■ Task item: All lines in the material containing the word "yellow" need to be copied.

■ Given data:
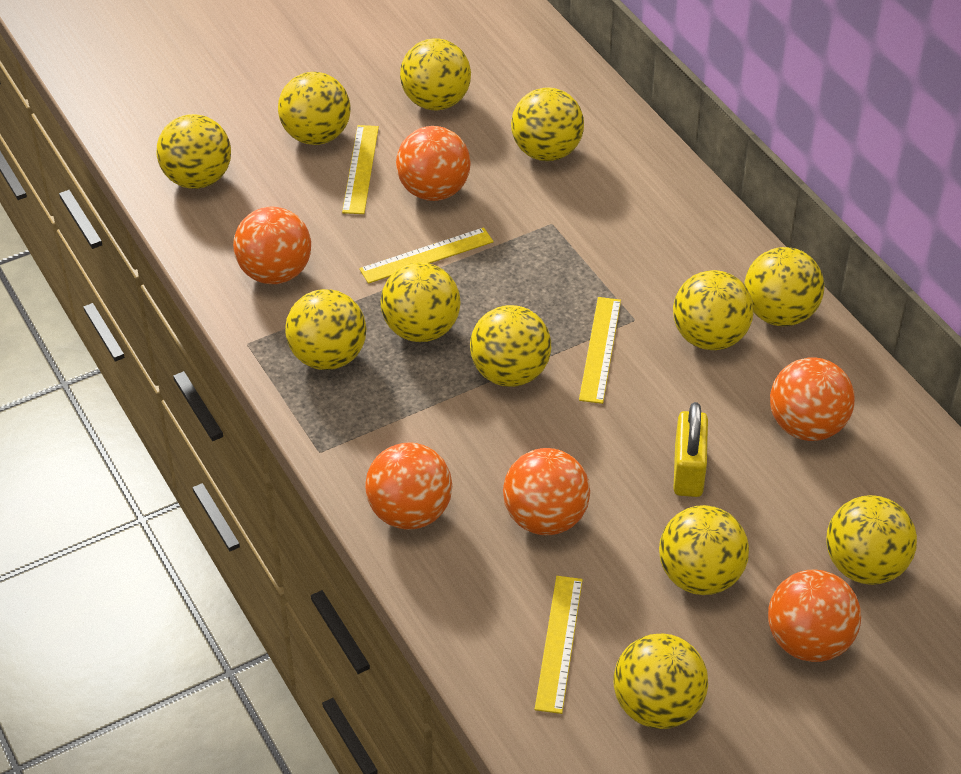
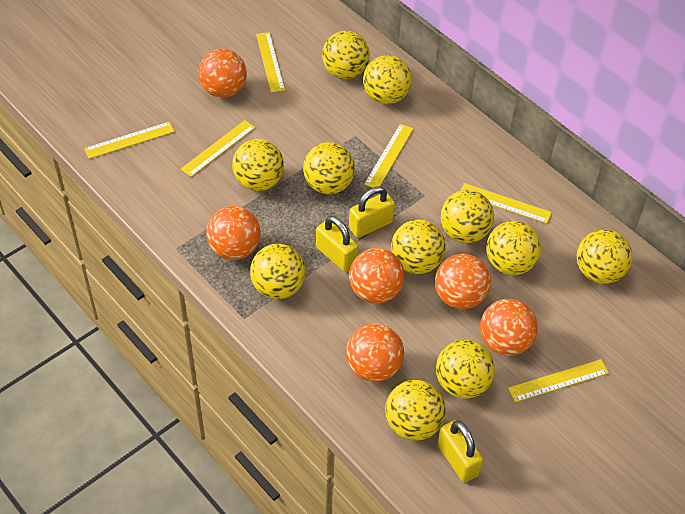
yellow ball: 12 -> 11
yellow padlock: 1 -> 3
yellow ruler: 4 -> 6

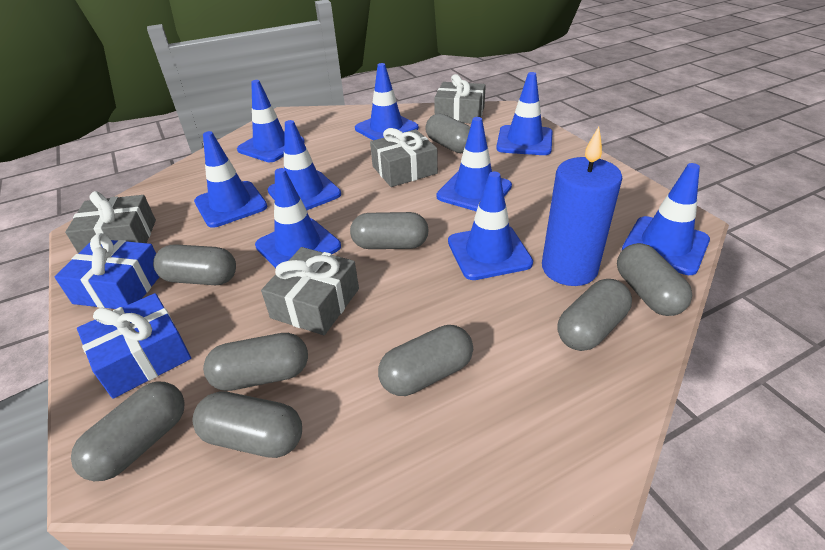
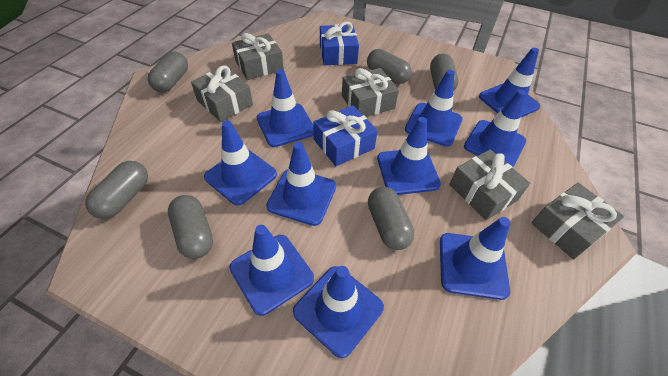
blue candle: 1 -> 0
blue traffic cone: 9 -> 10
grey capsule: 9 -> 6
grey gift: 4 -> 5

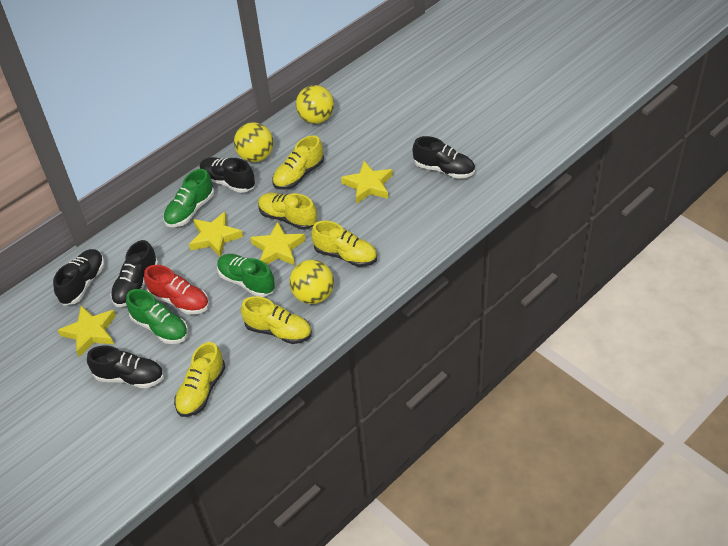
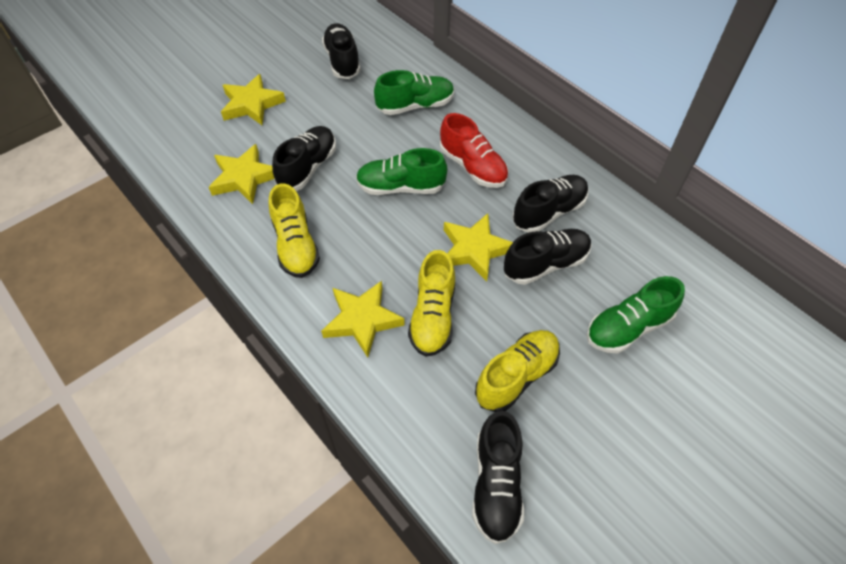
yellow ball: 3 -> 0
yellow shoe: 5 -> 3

■ Your solution:
yellow ball: 12 -> 11
yellow padlock: 1 -> 3
yellow ruler: 4 -> 6
yellow ball: 3 -> 0
yellow shoe: 5 -> 3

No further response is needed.